_TASK BRIEF_.
In the records below, some lines contain the word "left". Copy each of them.

========================

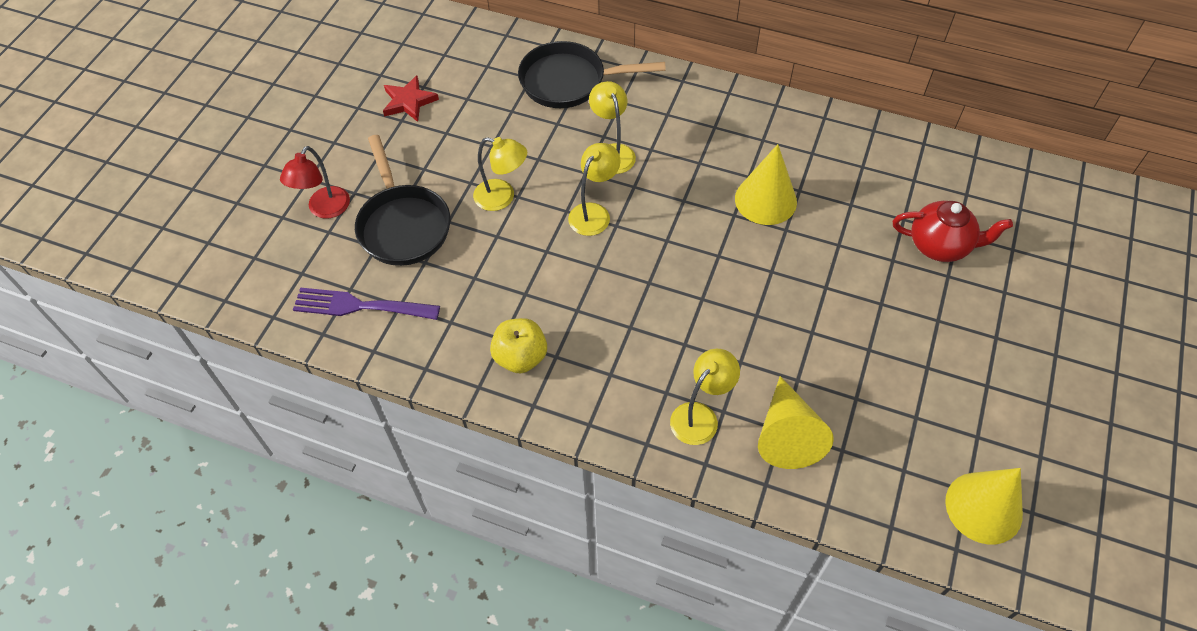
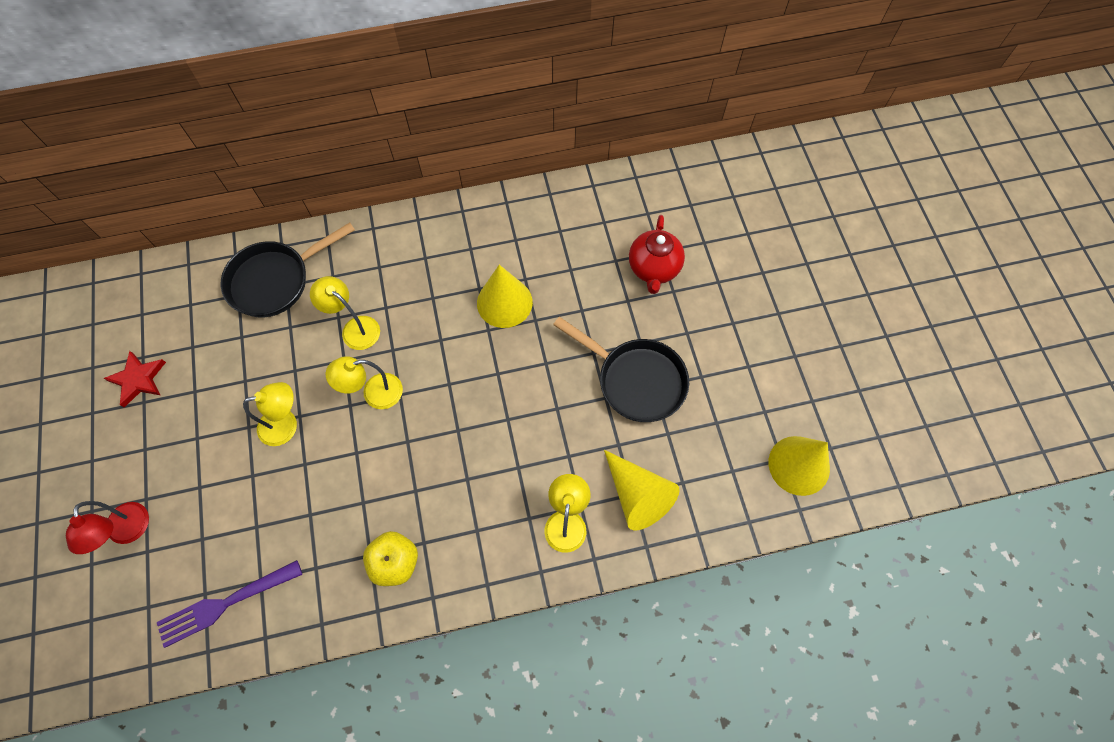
camera: 35 degrees left, 10 degrees up
black pan [355,135,451,266] -> black pan moved to [553,317,689,422]
yellow lamp [568,143,620,236] -> yellow lamp turned 105 degrees counterclockwise [325,356,403,409]
red teapot [893,201,1013,262] -> red teapot turned 120 degrees clockwise [629,215,685,294]

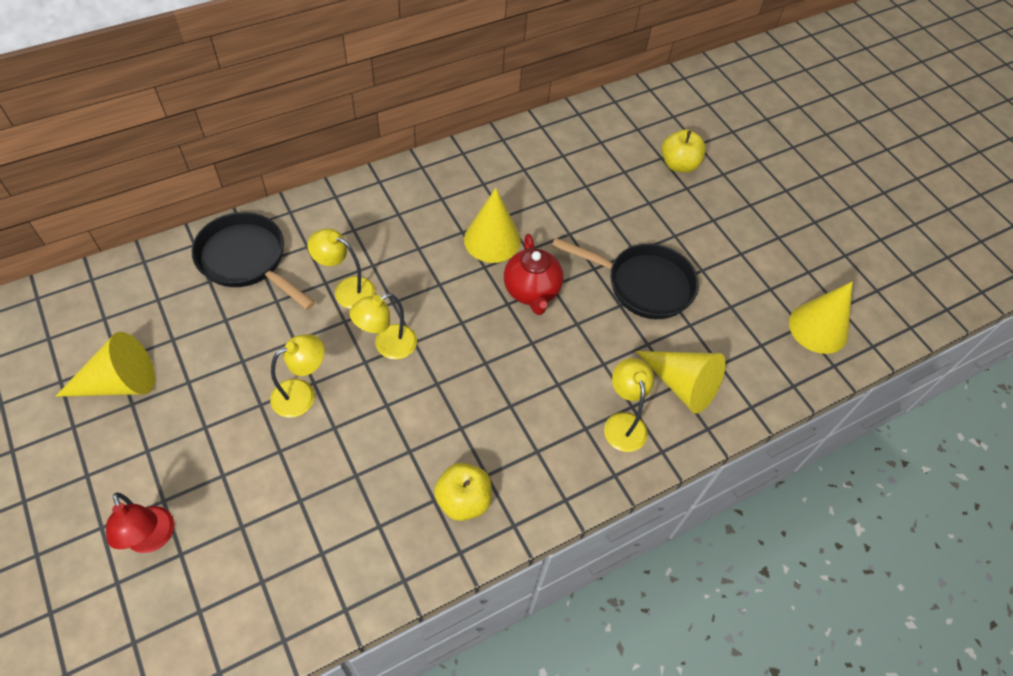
camera: 20 degrees left, 10 degrees down
red star [104,351,166,407] -> yellow cone [55,332,155,397]
purple fork [157,560,302,648] -> none
black pan [221,223,355,317] -> black pan turned 90 degrees clockwise [192,212,315,310]
red teapot [629,215,685,294] -> red teapot moved to [504,234,563,315]
none -> yellow apple [662,129,706,173]

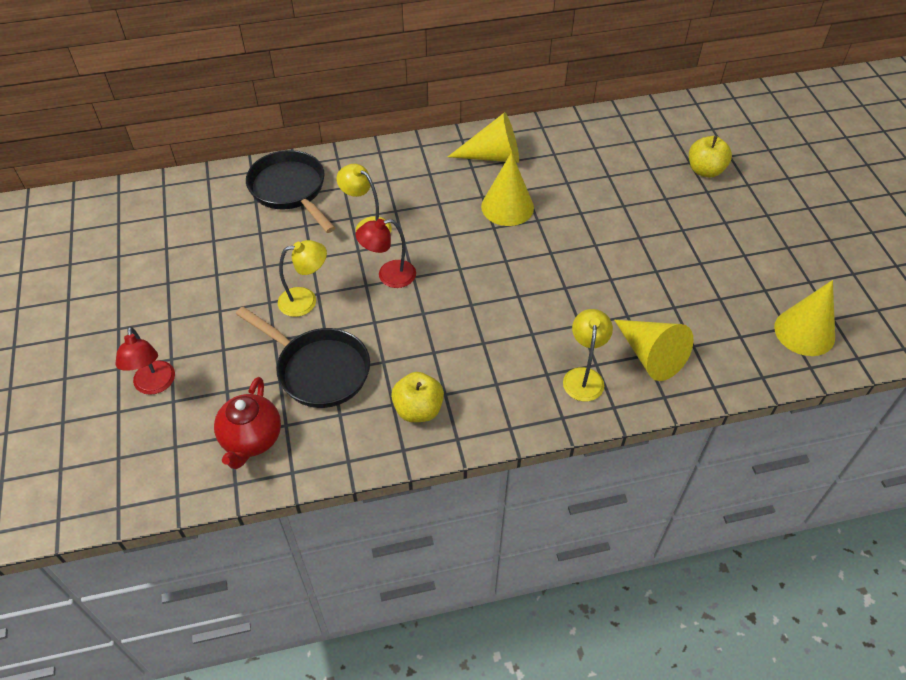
camera: 20 degrees right, 5 degrees down
yellow cone [55,332,155,397] -> yellow cone moved to [448,112,519,163]
yellow lamp [349,293,417,360] -> red lamp [356,219,416,288]
red teapot [504,234,563,315] -> red teapot moved to [214,377,281,469]
black pan [552,238,699,319] -> black pan moved to [236,306,370,408]

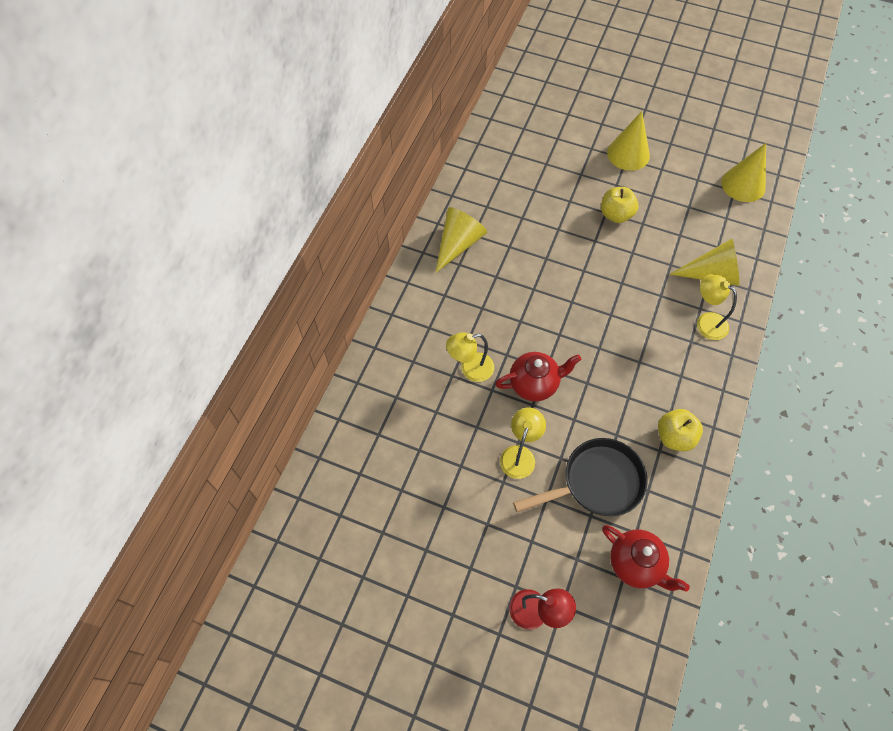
camera: 55 degrees left, 10 degrees up
black pan [246,150,335,233] -> none
red lamp [356,219,416,288] -> red teapot [495,352,581,401]
yellow cone [481,152,534,226] -> yellow cone moved to [607,111,650,171]
yellow apple [689,136,732,177] -> yellow apple moved to [601,187,639,223]

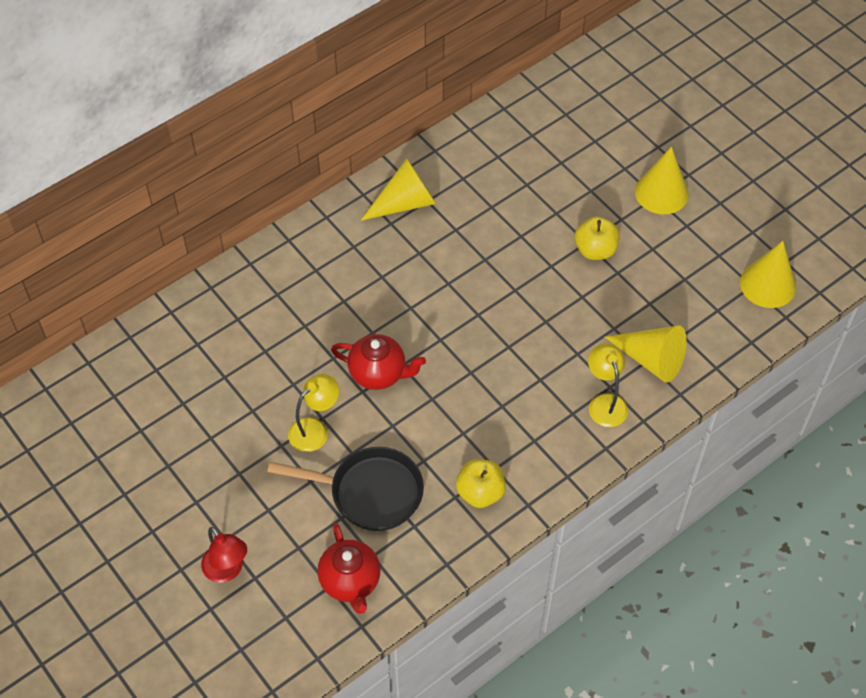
camera: 30 degrees right, 5 degrees down
yellow lamp [446,332,494,382] -> none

========================

_EXPECTED ANSWER_.
camera: 35 degrees left, 10 degrees up
camera: 20 degrees left, 10 degrees down
camera: 55 degrees left, 10 degrees up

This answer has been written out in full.